### DESCRIPTION OF THE TASK
Your answer must be every line of the data that contains "white".

### EXTRACTED RECORDS

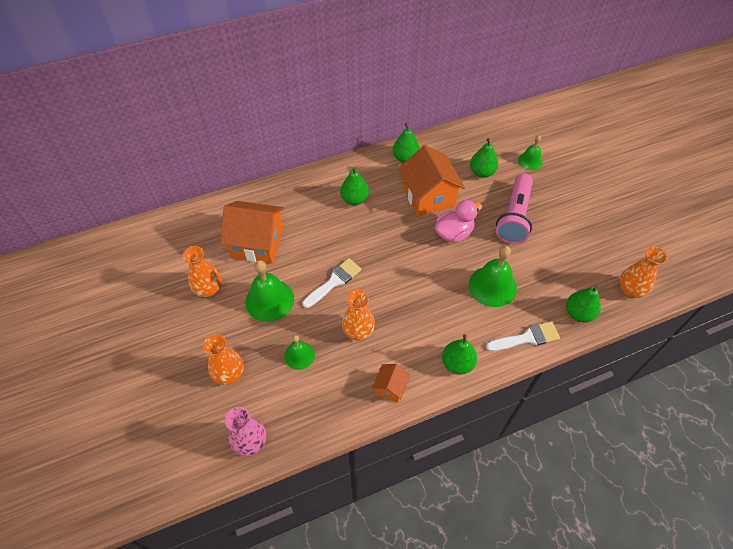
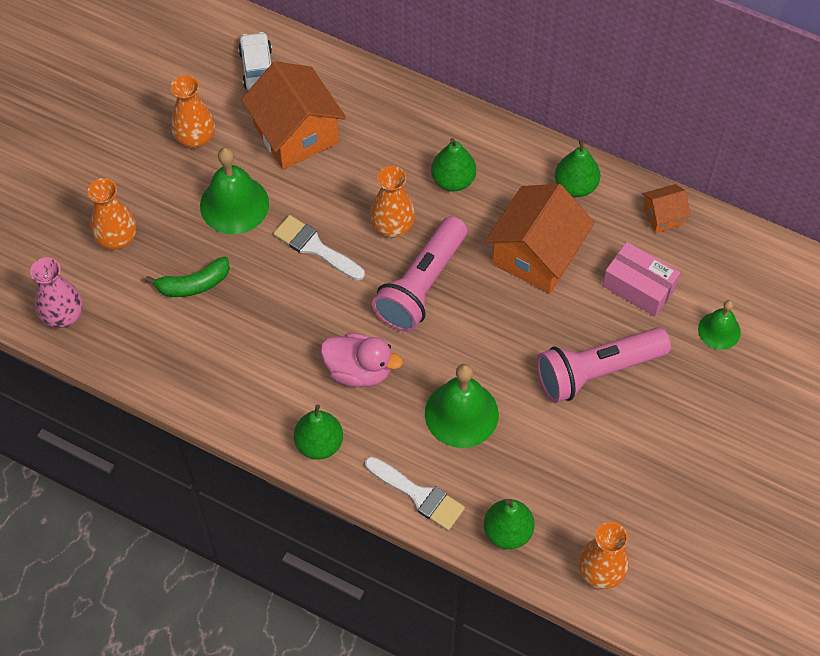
camera: 50 degrees right, 5 degrees up
(199, 232) = (257, 68): none -> white car
(299, 355) = (193, 284): green bell -> green banana
(334, 282) = (315, 247): white brush -> white brush turned 150 degrees counterclockwise
(358, 331) = (272, 318): orange vase -> orange vase (392, 227)
(390, 387) = (231, 398): orange house -> orange house (663, 216)
(402, 252) = (421, 285): none -> pink flashlight
(453, 233) = (503, 321): pink duck -> pink duck (359, 371)
(481, 172) = (638, 287): green pear -> pink box

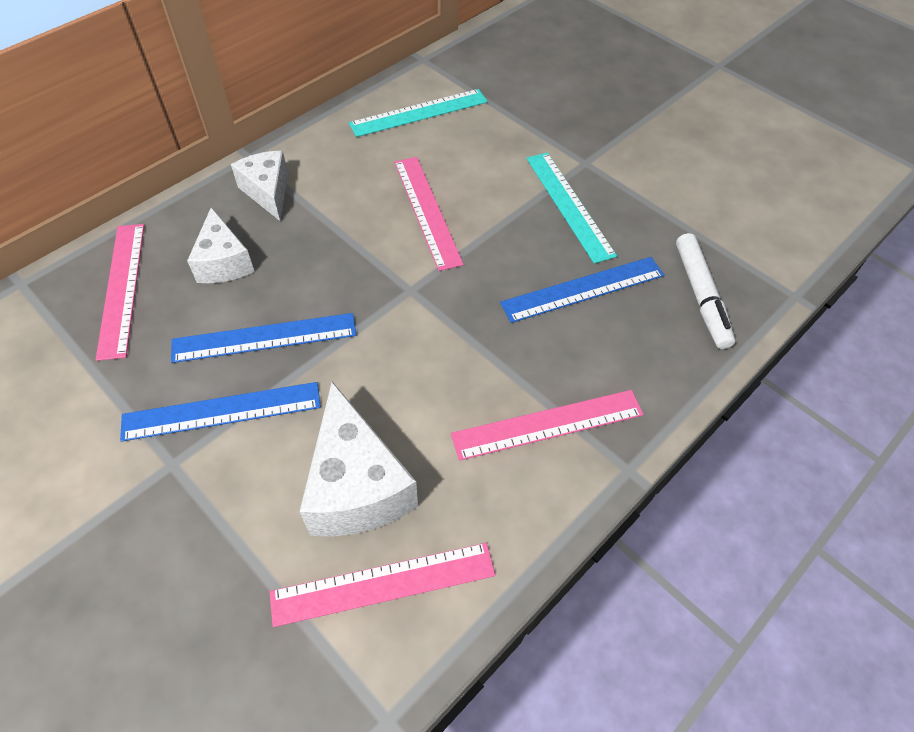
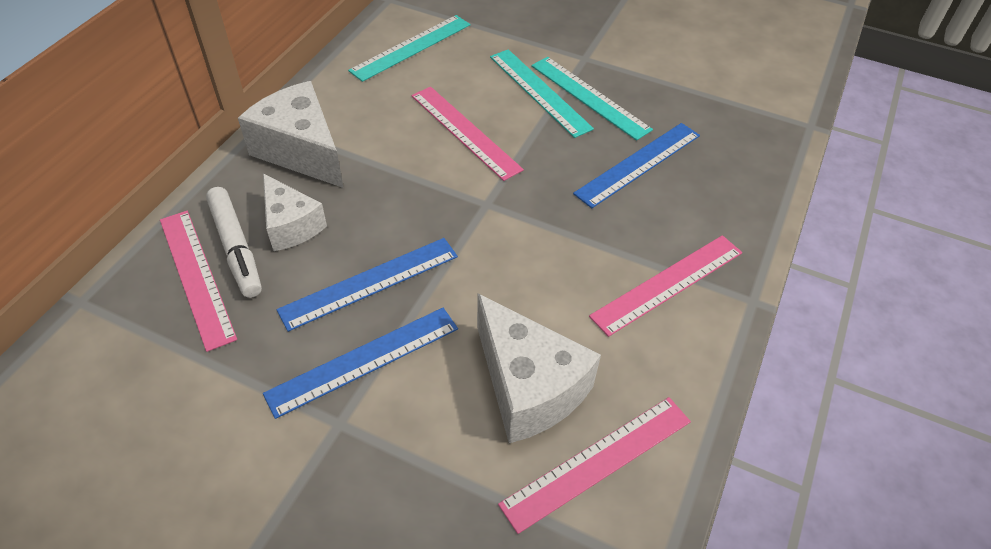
camera: 20 degrees left, 5 degrees down
(268, 192) = (301, 151): white cheese -> white cheese, size x1.56
(521, 187) = (539, 92): none -> turquoise ruler
(701, 296) = (737, 145): white marker -> white marker (236, 248)

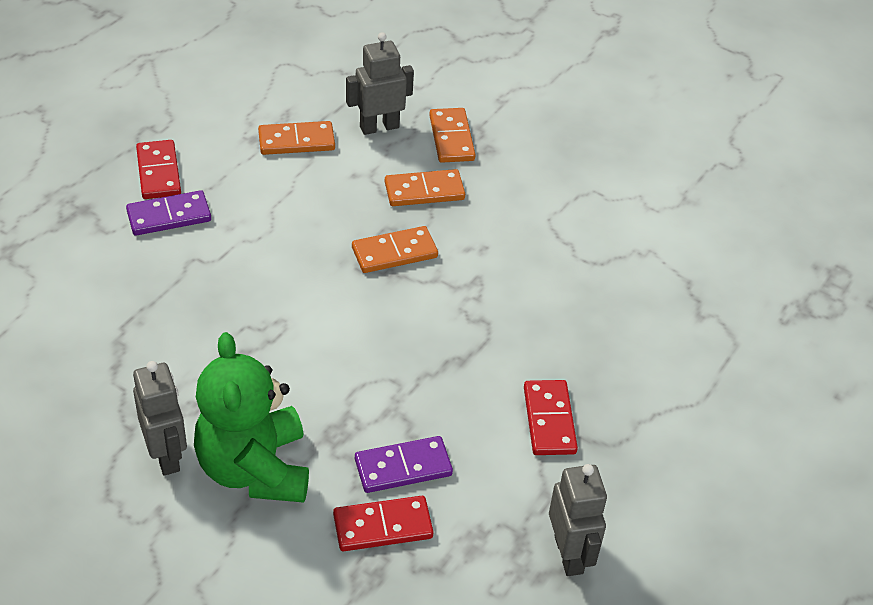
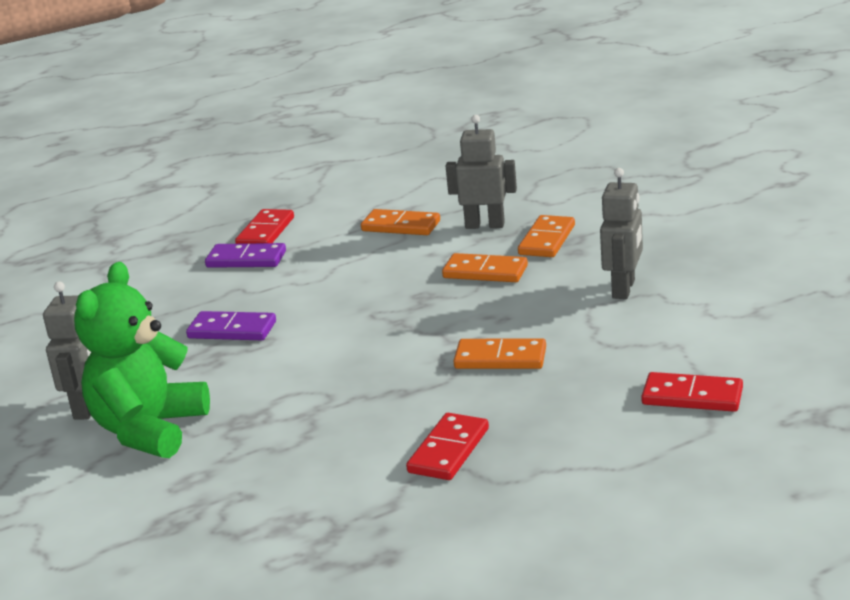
camera: 35 degrees right, 20 degrees down
(383, 526) = (217, 493): red domino -> red domino (692, 396)
(394, 253) = (416, 309): orange domino -> orange domino (500, 358)
(403, 467) = (276, 456): purple domino -> purple domino (232, 330)
(569, 554) = (370, 554): grey robot -> grey robot (624, 289)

### REPLY TO THE EXERCISE
(199, 232) = (257, 68): none -> white car
(334, 282) = (315, 247): white brush -> white brush turned 150 degrees counterclockwise
(268, 192) = (301, 151): white cheese -> white cheese, size x1.56
(701, 296) = (737, 145): white marker -> white marker (236, 248)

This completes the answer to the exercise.